### DATASET RECORDS

*** Block opens ***

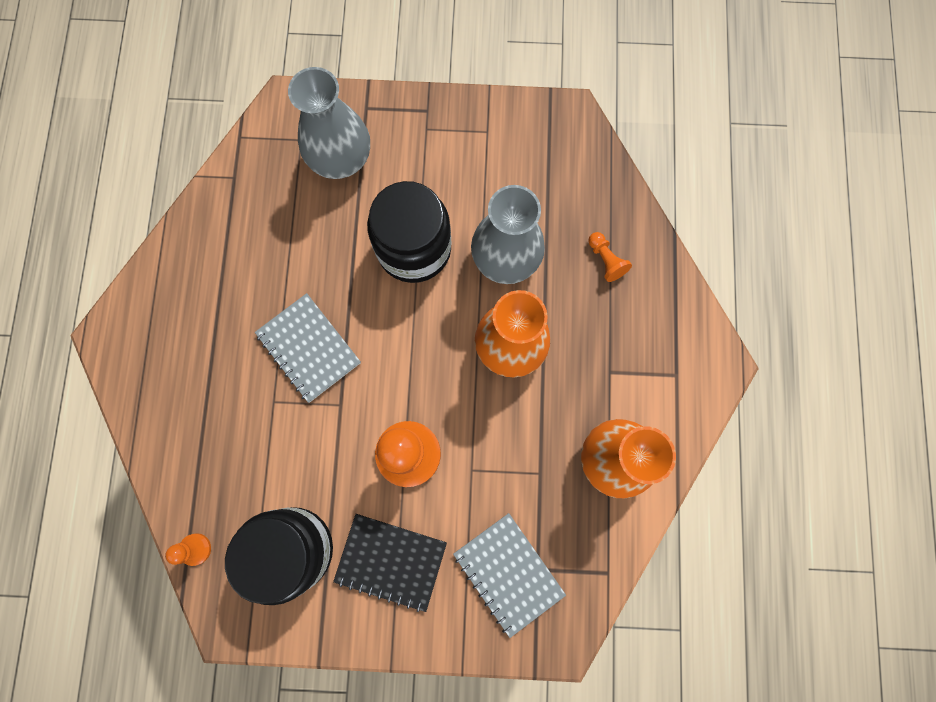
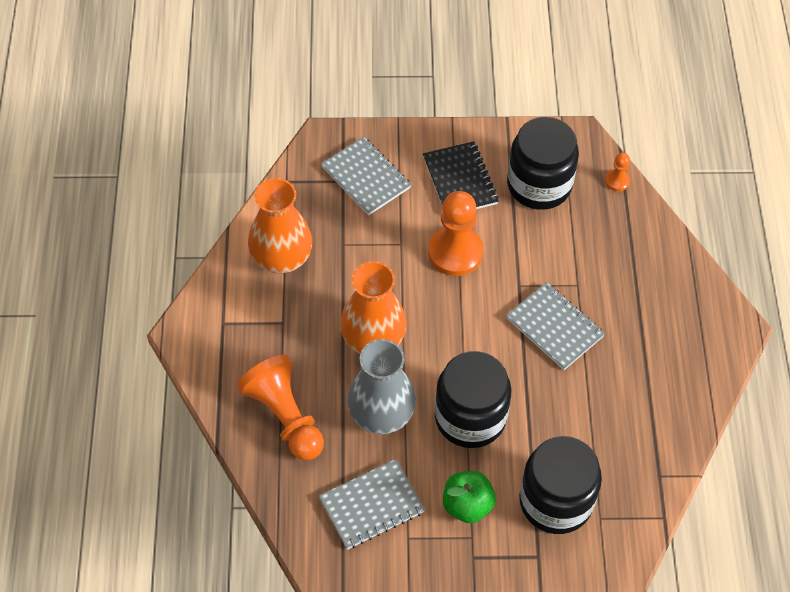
camera: 175 degrees right, 20 degrees down
(340, 158) = (555, 501): grey vase -> black jar
(391, 561) = (460, 180): black notebook -> black notebook turned 60 degrees clockwise
(427, 159) = (467, 505): none -> green apple
(520, 164) = (372, 505): none -> grey notebook
(605, 260) = (285, 416): orange pawn -> orange pawn, size x2.15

*** Block closes ***

### WORK REQUIRED
Without any pictures, return the entries exactly as given.

### YOUR RESPONSE
camera: 175 degrees right, 20 degrees down
(340, 158) = (555, 501): grey vase -> black jar
(391, 561) = (460, 180): black notebook -> black notebook turned 60 degrees clockwise
(427, 159) = (467, 505): none -> green apple
(520, 164) = (372, 505): none -> grey notebook
(605, 260) = (285, 416): orange pawn -> orange pawn, size x2.15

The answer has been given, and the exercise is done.